Exercise instructions: The data below is to be repeated in full, exactly as shown.

Supplied information:
..............................

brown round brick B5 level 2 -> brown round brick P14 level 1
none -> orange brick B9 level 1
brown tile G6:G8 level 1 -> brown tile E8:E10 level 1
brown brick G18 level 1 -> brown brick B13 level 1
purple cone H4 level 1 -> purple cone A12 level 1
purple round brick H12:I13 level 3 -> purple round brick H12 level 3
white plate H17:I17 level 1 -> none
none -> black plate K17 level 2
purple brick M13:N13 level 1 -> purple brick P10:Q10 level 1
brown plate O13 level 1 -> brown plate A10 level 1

..............................

Solved exercise:
brown round brick B5 level 2 -> brown round brick P14 level 1
none -> orange brick B9 level 1
brown tile G6:G8 level 1 -> brown tile E8:E10 level 1
brown brick G18 level 1 -> brown brick B13 level 1
purple cone H4 level 1 -> purple cone A12 level 1
purple round brick H12:I13 level 3 -> purple round brick H12 level 3
white plate H17:I17 level 1 -> none
none -> black plate K17 level 2
purple brick M13:N13 level 1 -> purple brick P10:Q10 level 1
brown plate O13 level 1 -> brown plate A10 level 1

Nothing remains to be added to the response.